• [PROBLEM DETAILS]
Exact transcript, pictures excluded: write out every record below.
▽
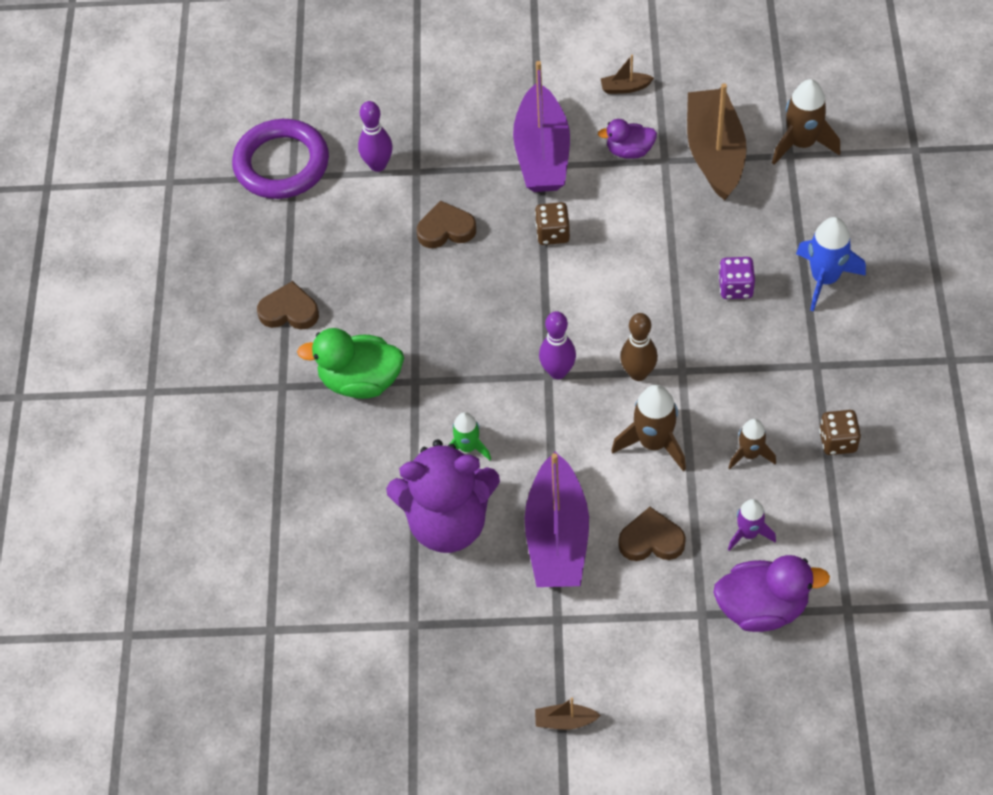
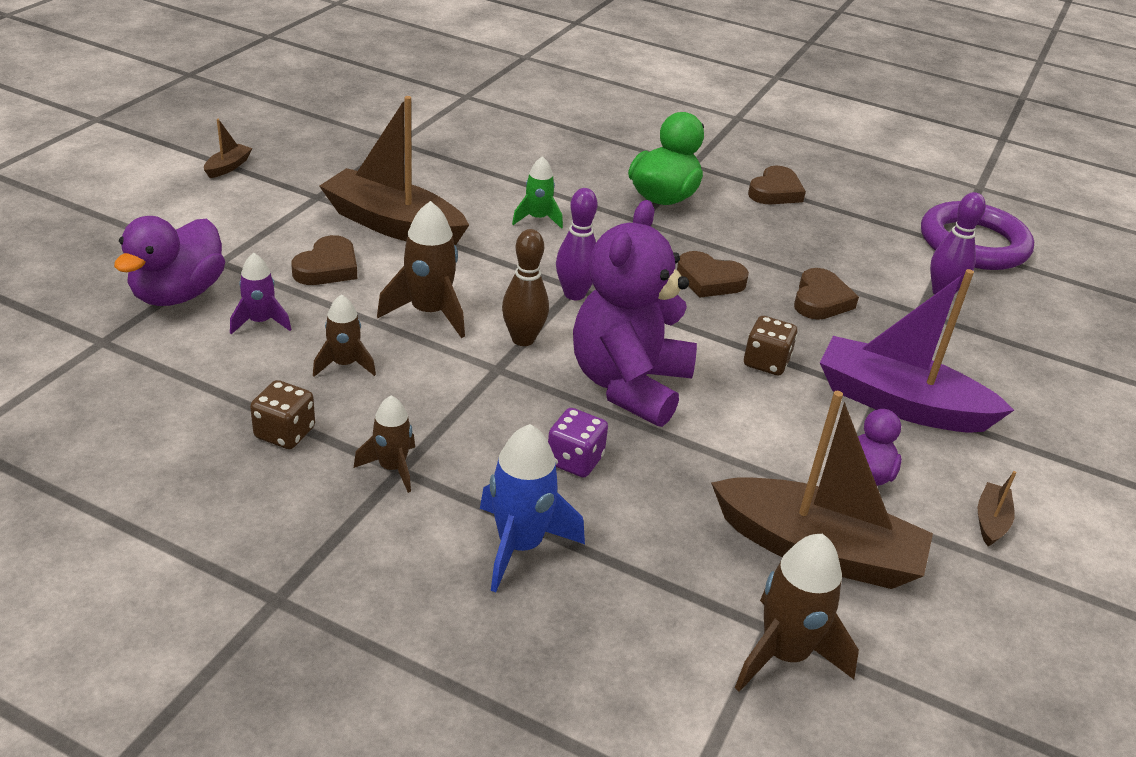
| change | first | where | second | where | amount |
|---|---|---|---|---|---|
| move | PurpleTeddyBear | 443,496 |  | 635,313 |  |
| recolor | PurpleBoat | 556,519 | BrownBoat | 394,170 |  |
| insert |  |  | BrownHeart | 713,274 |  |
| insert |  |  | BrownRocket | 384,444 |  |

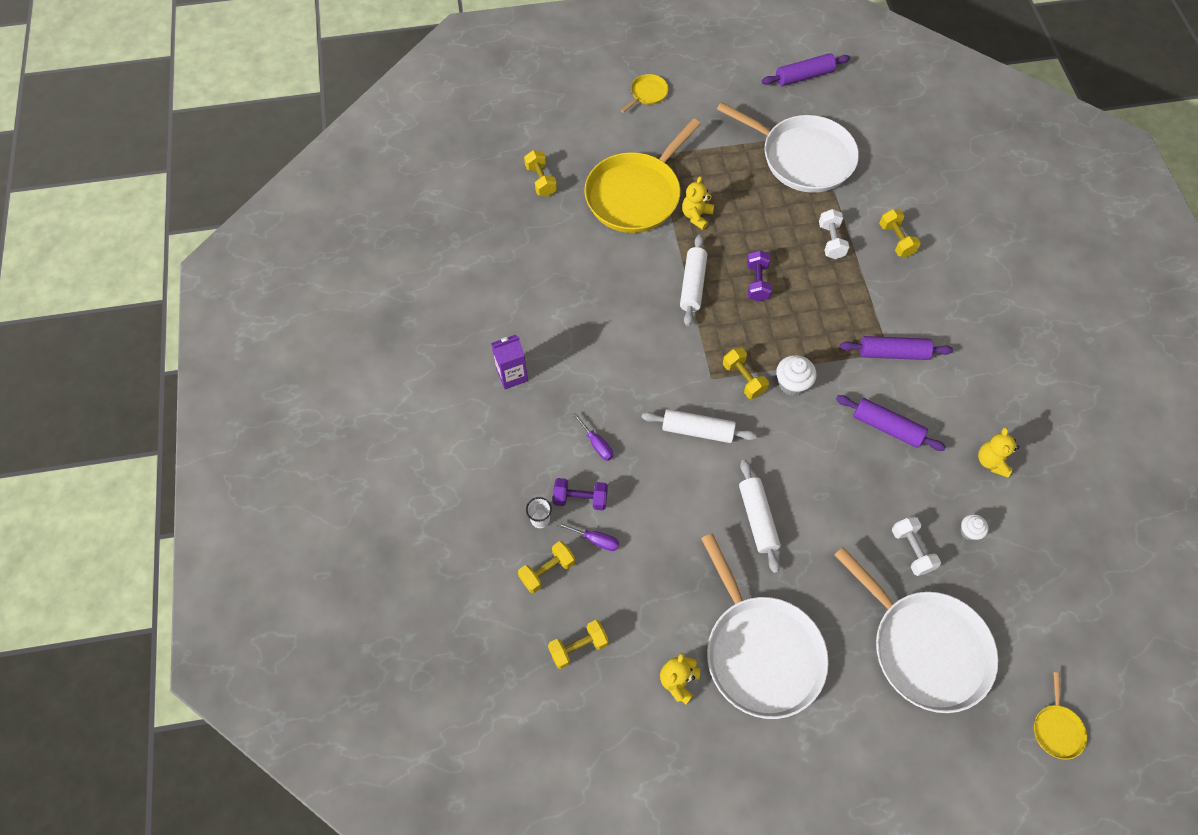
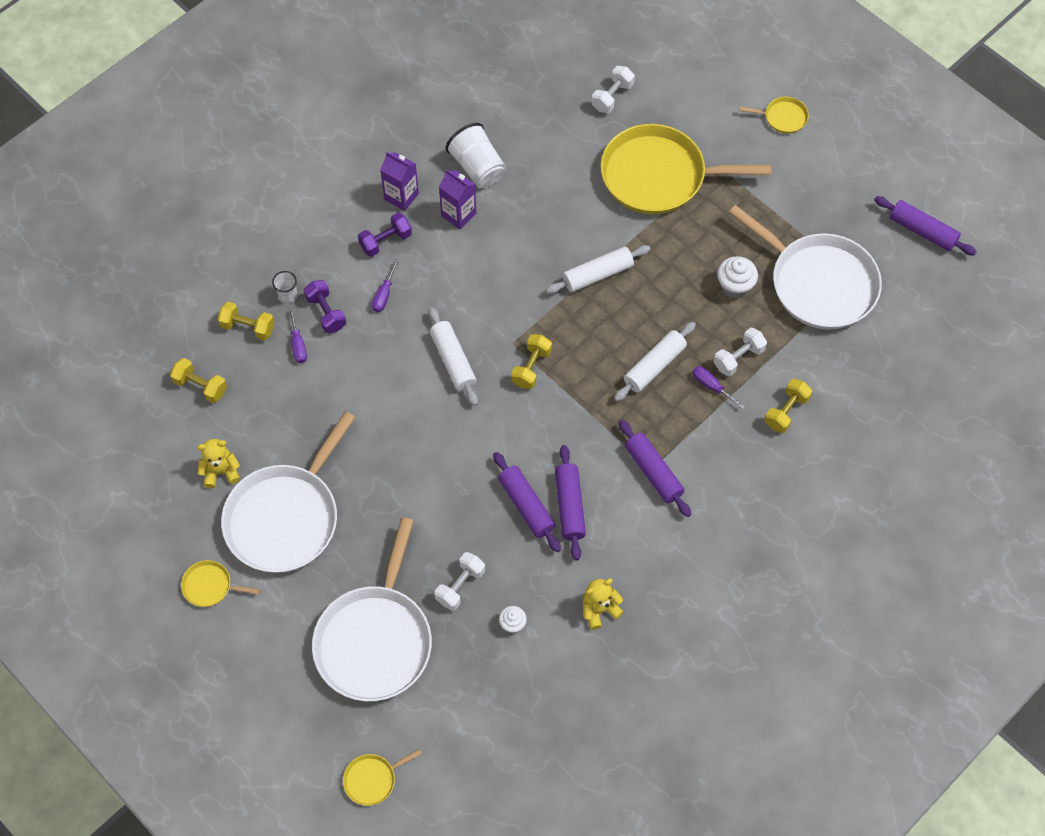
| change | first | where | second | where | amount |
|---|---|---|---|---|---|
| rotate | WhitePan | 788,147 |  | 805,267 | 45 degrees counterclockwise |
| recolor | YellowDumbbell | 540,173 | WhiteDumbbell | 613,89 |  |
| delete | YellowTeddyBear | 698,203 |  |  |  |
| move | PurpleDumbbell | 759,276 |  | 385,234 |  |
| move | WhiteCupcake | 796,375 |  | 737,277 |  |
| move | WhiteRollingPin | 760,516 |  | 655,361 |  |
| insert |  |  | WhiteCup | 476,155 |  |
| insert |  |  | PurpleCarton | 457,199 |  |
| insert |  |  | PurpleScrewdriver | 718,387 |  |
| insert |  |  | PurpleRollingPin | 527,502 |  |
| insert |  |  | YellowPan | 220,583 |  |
△
• [RESPONSE FOR THIS EXERCISE]
| change | first | where | second | where | amount |
|---|---|---|---|---|---|
| move | PurpleTeddyBear | 443,496 |  | 635,313 |  |
| recolor | PurpleBoat | 556,519 | BrownBoat | 394,170 |  |
| insert |  |  | BrownHeart | 713,274 |  |
| insert |  |  | BrownRocket | 384,444 |  |

| change | first | where | second | where | amount |
|---|---|---|---|---|---|
| rotate | WhitePan | 788,147 |  | 805,267 | 45 degrees counterclockwise |
| recolor | YellowDumbbell | 540,173 | WhiteDumbbell | 613,89 |  |
| delete | YellowTeddyBear | 698,203 |  |  |  |
| move | PurpleDumbbell | 759,276 |  | 385,234 |  |
| move | WhiteCupcake | 796,375 |  | 737,277 |  |
| move | WhiteRollingPin | 760,516 |  | 655,361 |  |
| insert |  |  | WhiteCup | 476,155 |  |
| insert |  |  | PurpleCarton | 457,199 |  |
| insert |  |  | PurpleScrewdriver | 718,387 |  |
| insert |  |  | PurpleRollingPin | 527,502 |  |
| insert |  |  | YellowPan | 220,583 |  |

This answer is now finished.